### [Exercise aim]
Restate the listing below word for word; no pictures belong in the copy.

### [Information provided]

---+---

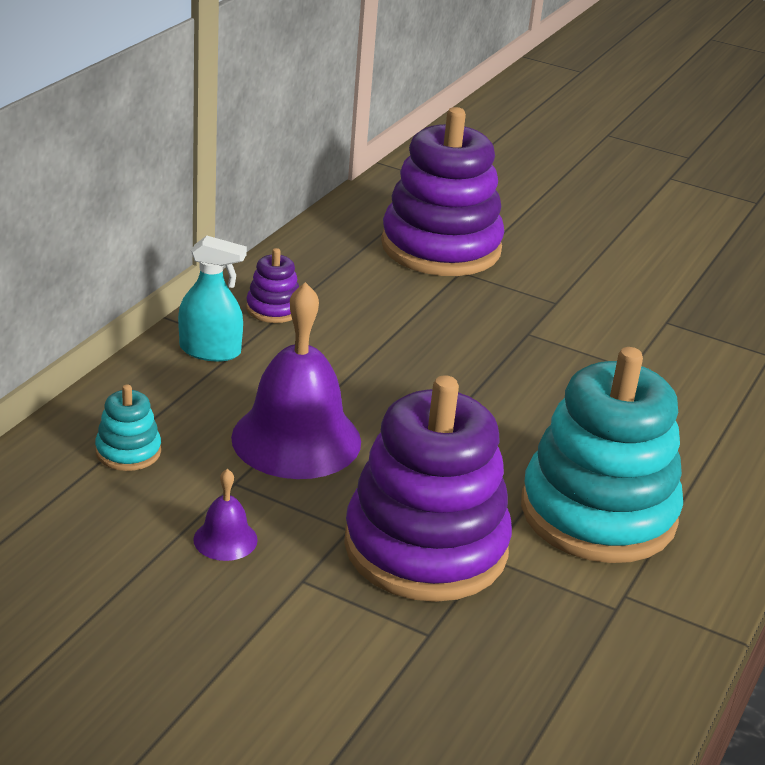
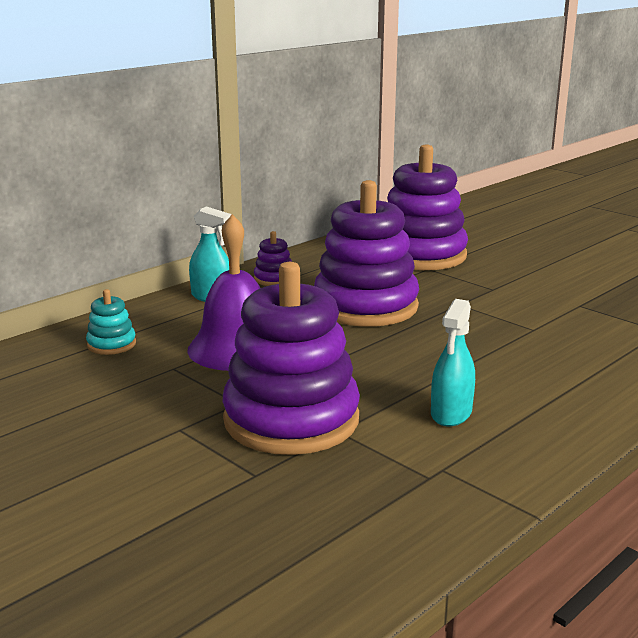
camera: 20 degrees right, 10 degrees down
(225, 539) = (140, 399): purple bell -> none
(417, 348) = (365, 306): none -> purple stacking toy
(598, 513) = (451, 413): turquoise stacking toy -> turquoise spray bottle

---+---

### [Response to the task]
camera: 20 degrees right, 10 degrees down
(225, 539) = (140, 399): purple bell -> none
(417, 348) = (365, 306): none -> purple stacking toy
(598, 513) = (451, 413): turquoise stacking toy -> turquoise spray bottle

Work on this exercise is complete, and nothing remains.